Task details:
The entries should be restated word for word.

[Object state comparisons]

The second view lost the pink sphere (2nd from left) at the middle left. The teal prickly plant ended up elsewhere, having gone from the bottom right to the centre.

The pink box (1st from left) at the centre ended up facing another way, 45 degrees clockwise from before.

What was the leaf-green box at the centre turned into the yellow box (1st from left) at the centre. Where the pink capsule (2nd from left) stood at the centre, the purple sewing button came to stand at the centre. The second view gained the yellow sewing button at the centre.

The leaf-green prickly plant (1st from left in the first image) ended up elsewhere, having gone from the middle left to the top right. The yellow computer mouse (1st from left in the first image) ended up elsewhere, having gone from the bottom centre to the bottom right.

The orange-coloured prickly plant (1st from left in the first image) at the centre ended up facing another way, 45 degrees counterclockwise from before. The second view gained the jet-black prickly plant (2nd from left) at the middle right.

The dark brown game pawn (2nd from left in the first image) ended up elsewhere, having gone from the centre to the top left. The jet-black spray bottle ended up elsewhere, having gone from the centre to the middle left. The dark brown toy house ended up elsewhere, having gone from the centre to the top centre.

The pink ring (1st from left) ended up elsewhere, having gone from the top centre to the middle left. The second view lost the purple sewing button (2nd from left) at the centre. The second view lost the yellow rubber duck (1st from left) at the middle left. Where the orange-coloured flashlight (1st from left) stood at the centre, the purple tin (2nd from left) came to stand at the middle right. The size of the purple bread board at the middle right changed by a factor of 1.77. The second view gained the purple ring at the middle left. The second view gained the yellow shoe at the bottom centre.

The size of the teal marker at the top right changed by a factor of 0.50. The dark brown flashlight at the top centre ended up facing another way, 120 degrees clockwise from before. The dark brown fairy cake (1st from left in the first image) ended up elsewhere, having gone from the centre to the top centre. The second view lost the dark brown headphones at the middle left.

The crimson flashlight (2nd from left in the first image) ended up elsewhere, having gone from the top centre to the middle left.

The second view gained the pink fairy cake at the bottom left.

Written solution:
The second view lost the pink sphere (2nd from left) at the middle left. The teal prickly plant ended up elsewhere, having gone from the bottom right to the centre.

The pink box (1st from left) at the centre ended up facing another way, 45 degrees clockwise from before.

What was the leaf-green box at the centre turned into the yellow box (1st from left) at the centre. Where the pink capsule (2nd from left) stood at the centre, the purple sewing button came to stand at the centre. The second view gained the yellow sewing button at the centre.

The leaf-green prickly plant (1st from left in the first image) ended up elsewhere, having gone from the middle left to the top right. The yellow computer mouse (1st from left in the first image) ended up elsewhere, having gone from the bottom centre to the bottom right.

The orange-coloured prickly plant (1st from left in the first image) at the centre ended up facing another way, 45 degrees counterclockwise from before. The second view gained the jet-black prickly plant (2nd from left) at the middle right.

The dark brown game pawn (2nd from left in the first image) ended up elsewhere, having gone from the centre to the top left. The jet-black spray bottle ended up elsewhere, having gone from the centre to the middle left. The dark brown toy house ended up elsewhere, having gone from the centre to the top centre.

The pink ring (1st from left) ended up elsewhere, having gone from the top centre to the middle left. The second view lost the purple sewing button (2nd from left) at the centre. The second view lost the yellow rubber duck (1st from left) at the middle left. Where the orange-coloured flashlight (1st from left) stood at the centre, the purple tin (2nd from left) came to stand at the middle right. The size of the purple bread board at the middle right changed by a factor of 1.77. The second view gained the purple ring at the middle left. The second view gained the yellow shoe at the bottom centre.

The size of the teal marker at the top right changed by a factor of 0.50. The dark brown flashlight at the top centre ended up facing another way, 120 degrees clockwise from before. The dark brown fairy cake (1st from left in the first image) ended up elsewhere, having gone from the centre to the top centre. The second view lost the dark brown headphones at the middle left.

The crimson flashlight (2nd from left in the first image) ended up elsewhere, having gone from the top centre to the middle left.

The second view gained the pink fairy cake at the bottom left.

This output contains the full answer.